Please copy out each entry, word for word.

- - - - - - -

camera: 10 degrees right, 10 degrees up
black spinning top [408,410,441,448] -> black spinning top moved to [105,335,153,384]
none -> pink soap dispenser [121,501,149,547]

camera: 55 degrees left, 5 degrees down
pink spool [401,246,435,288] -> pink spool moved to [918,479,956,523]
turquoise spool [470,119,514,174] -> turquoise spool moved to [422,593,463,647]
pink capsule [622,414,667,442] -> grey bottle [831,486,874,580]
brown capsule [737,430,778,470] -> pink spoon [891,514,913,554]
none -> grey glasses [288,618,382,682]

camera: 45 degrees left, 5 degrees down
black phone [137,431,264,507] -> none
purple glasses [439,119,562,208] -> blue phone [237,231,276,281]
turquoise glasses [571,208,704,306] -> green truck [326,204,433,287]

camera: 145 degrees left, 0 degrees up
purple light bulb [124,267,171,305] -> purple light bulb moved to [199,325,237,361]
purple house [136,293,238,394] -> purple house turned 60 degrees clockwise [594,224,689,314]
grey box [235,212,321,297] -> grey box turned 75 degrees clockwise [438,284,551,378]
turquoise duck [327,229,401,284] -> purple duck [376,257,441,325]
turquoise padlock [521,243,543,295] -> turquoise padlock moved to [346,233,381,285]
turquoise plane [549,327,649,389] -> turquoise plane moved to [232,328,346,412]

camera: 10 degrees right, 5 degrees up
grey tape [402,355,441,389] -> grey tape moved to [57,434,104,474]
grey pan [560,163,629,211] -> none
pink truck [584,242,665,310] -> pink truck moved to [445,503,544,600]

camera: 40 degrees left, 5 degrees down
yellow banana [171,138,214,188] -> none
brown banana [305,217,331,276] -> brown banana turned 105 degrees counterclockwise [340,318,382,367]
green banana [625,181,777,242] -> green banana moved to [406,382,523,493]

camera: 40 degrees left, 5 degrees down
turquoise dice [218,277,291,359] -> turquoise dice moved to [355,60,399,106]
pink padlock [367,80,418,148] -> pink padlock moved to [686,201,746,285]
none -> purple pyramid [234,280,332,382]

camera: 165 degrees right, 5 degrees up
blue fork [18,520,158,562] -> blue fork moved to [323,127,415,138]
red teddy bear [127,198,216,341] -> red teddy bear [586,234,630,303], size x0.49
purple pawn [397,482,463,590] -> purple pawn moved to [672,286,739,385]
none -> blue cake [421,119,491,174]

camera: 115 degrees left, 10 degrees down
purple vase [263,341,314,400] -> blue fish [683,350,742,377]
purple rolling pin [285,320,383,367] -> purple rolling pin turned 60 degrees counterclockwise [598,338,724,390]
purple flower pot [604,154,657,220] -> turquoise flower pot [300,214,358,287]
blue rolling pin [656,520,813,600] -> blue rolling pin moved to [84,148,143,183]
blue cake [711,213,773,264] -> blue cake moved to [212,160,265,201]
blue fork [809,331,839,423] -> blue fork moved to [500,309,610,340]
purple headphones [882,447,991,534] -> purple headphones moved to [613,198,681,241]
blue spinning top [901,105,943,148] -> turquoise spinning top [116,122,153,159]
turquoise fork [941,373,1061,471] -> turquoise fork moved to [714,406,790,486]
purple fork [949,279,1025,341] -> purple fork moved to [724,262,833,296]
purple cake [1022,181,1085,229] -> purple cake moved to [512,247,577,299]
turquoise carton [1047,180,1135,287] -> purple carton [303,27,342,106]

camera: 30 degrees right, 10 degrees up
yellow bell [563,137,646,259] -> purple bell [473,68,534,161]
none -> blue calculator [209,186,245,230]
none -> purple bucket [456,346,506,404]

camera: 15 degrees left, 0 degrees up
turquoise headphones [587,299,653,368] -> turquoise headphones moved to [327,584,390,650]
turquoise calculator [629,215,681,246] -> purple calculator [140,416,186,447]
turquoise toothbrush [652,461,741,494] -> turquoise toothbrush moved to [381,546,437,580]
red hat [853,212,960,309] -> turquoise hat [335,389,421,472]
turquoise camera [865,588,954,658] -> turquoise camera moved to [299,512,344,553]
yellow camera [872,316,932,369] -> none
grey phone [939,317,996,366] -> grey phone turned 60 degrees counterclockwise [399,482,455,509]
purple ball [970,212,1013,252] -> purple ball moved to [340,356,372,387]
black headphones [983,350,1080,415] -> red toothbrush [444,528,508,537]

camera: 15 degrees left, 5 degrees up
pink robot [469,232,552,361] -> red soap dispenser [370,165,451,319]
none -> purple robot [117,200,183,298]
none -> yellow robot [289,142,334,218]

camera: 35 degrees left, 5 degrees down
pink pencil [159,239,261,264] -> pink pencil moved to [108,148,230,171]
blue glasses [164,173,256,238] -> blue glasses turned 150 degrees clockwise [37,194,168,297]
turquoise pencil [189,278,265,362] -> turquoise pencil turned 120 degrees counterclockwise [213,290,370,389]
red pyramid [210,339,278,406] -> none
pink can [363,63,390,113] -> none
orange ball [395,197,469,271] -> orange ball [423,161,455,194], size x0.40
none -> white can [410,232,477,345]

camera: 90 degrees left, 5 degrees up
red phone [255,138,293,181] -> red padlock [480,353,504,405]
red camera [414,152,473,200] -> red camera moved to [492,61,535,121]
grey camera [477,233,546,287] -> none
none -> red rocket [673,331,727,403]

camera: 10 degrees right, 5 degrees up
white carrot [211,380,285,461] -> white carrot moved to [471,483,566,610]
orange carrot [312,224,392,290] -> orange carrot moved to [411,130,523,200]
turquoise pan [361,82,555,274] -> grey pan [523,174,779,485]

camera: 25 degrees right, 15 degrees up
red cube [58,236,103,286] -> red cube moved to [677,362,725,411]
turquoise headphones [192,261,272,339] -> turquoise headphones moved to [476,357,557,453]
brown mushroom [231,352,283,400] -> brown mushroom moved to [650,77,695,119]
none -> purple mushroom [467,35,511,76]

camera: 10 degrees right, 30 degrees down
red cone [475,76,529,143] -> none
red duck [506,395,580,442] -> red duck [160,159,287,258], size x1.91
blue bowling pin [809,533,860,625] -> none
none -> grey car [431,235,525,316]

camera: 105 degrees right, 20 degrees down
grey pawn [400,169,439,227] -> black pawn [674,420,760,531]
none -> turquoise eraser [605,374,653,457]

- - - - - - -

- _Written solution_:
camera: 10 degrees right, 10 degrees up
black spinning top [408,410,441,448] -> black spinning top moved to [105,335,153,384]
none -> pink soap dispenser [121,501,149,547]

camera: 55 degrees left, 5 degrees down
pink spool [401,246,435,288] -> pink spool moved to [918,479,956,523]
turquoise spool [470,119,514,174] -> turquoise spool moved to [422,593,463,647]
pink capsule [622,414,667,442] -> grey bottle [831,486,874,580]
brown capsule [737,430,778,470] -> pink spoon [891,514,913,554]
none -> grey glasses [288,618,382,682]

camera: 45 degrees left, 5 degrees down
black phone [137,431,264,507] -> none
purple glasses [439,119,562,208] -> blue phone [237,231,276,281]
turquoise glasses [571,208,704,306] -> green truck [326,204,433,287]

camera: 145 degrees left, 0 degrees up
purple light bulb [124,267,171,305] -> purple light bulb moved to [199,325,237,361]
purple house [136,293,238,394] -> purple house turned 60 degrees clockwise [594,224,689,314]
grey box [235,212,321,297] -> grey box turned 75 degrees clockwise [438,284,551,378]
turquoise duck [327,229,401,284] -> purple duck [376,257,441,325]
turquoise padlock [521,243,543,295] -> turquoise padlock moved to [346,233,381,285]
turquoise plane [549,327,649,389] -> turquoise plane moved to [232,328,346,412]

camera: 10 degrees right, 5 degrees up
grey tape [402,355,441,389] -> grey tape moved to [57,434,104,474]
grey pan [560,163,629,211] -> none
pink truck [584,242,665,310] -> pink truck moved to [445,503,544,600]

camera: 40 degrees left, 5 degrees down
yellow banana [171,138,214,188] -> none
brown banana [305,217,331,276] -> brown banana turned 105 degrees counterclockwise [340,318,382,367]
green banana [625,181,777,242] -> green banana moved to [406,382,523,493]

camera: 40 degrees left, 5 degrees down
turquoise dice [218,277,291,359] -> turquoise dice moved to [355,60,399,106]
pink padlock [367,80,418,148] -> pink padlock moved to [686,201,746,285]
none -> purple pyramid [234,280,332,382]

camera: 165 degrees right, 5 degrees up
blue fork [18,520,158,562] -> blue fork moved to [323,127,415,138]
red teddy bear [127,198,216,341] -> red teddy bear [586,234,630,303], size x0.49
purple pawn [397,482,463,590] -> purple pawn moved to [672,286,739,385]
none -> blue cake [421,119,491,174]

camera: 115 degrees left, 10 degrees down
purple vase [263,341,314,400] -> blue fish [683,350,742,377]
purple rolling pin [285,320,383,367] -> purple rolling pin turned 60 degrees counterclockwise [598,338,724,390]
purple flower pot [604,154,657,220] -> turquoise flower pot [300,214,358,287]
blue rolling pin [656,520,813,600] -> blue rolling pin moved to [84,148,143,183]
blue cake [711,213,773,264] -> blue cake moved to [212,160,265,201]
blue fork [809,331,839,423] -> blue fork moved to [500,309,610,340]
purple headphones [882,447,991,534] -> purple headphones moved to [613,198,681,241]
blue spinning top [901,105,943,148] -> turquoise spinning top [116,122,153,159]
turquoise fork [941,373,1061,471] -> turquoise fork moved to [714,406,790,486]
purple fork [949,279,1025,341] -> purple fork moved to [724,262,833,296]
purple cake [1022,181,1085,229] -> purple cake moved to [512,247,577,299]
turquoise carton [1047,180,1135,287] -> purple carton [303,27,342,106]

camera: 30 degrees right, 10 degrees up
yellow bell [563,137,646,259] -> purple bell [473,68,534,161]
none -> blue calculator [209,186,245,230]
none -> purple bucket [456,346,506,404]

camera: 15 degrees left, 0 degrees up
turquoise headphones [587,299,653,368] -> turquoise headphones moved to [327,584,390,650]
turquoise calculator [629,215,681,246] -> purple calculator [140,416,186,447]
turquoise toothbrush [652,461,741,494] -> turquoise toothbrush moved to [381,546,437,580]
red hat [853,212,960,309] -> turquoise hat [335,389,421,472]
turquoise camera [865,588,954,658] -> turquoise camera moved to [299,512,344,553]
yellow camera [872,316,932,369] -> none
grey phone [939,317,996,366] -> grey phone turned 60 degrees counterclockwise [399,482,455,509]
purple ball [970,212,1013,252] -> purple ball moved to [340,356,372,387]
black headphones [983,350,1080,415] -> red toothbrush [444,528,508,537]

camera: 15 degrees left, 5 degrees up
pink robot [469,232,552,361] -> red soap dispenser [370,165,451,319]
none -> purple robot [117,200,183,298]
none -> yellow robot [289,142,334,218]

camera: 35 degrees left, 5 degrees down
pink pencil [159,239,261,264] -> pink pencil moved to [108,148,230,171]
blue glasses [164,173,256,238] -> blue glasses turned 150 degrees clockwise [37,194,168,297]
turquoise pencil [189,278,265,362] -> turquoise pencil turned 120 degrees counterclockwise [213,290,370,389]
red pyramid [210,339,278,406] -> none
pink can [363,63,390,113] -> none
orange ball [395,197,469,271] -> orange ball [423,161,455,194], size x0.40
none -> white can [410,232,477,345]

camera: 90 degrees left, 5 degrees up
red phone [255,138,293,181] -> red padlock [480,353,504,405]
red camera [414,152,473,200] -> red camera moved to [492,61,535,121]
grey camera [477,233,546,287] -> none
none -> red rocket [673,331,727,403]

camera: 10 degrees right, 5 degrees up
white carrot [211,380,285,461] -> white carrot moved to [471,483,566,610]
orange carrot [312,224,392,290] -> orange carrot moved to [411,130,523,200]
turquoise pan [361,82,555,274] -> grey pan [523,174,779,485]

camera: 25 degrees right, 15 degrees up
red cube [58,236,103,286] -> red cube moved to [677,362,725,411]
turquoise headphones [192,261,272,339] -> turquoise headphones moved to [476,357,557,453]
brown mushroom [231,352,283,400] -> brown mushroom moved to [650,77,695,119]
none -> purple mushroom [467,35,511,76]

camera: 10 degrees right, 30 degrees down
red cone [475,76,529,143] -> none
red duck [506,395,580,442] -> red duck [160,159,287,258], size x1.91
blue bowling pin [809,533,860,625] -> none
none -> grey car [431,235,525,316]

camera: 105 degrees right, 20 degrees down
grey pawn [400,169,439,227] -> black pawn [674,420,760,531]
none -> turquoise eraser [605,374,653,457]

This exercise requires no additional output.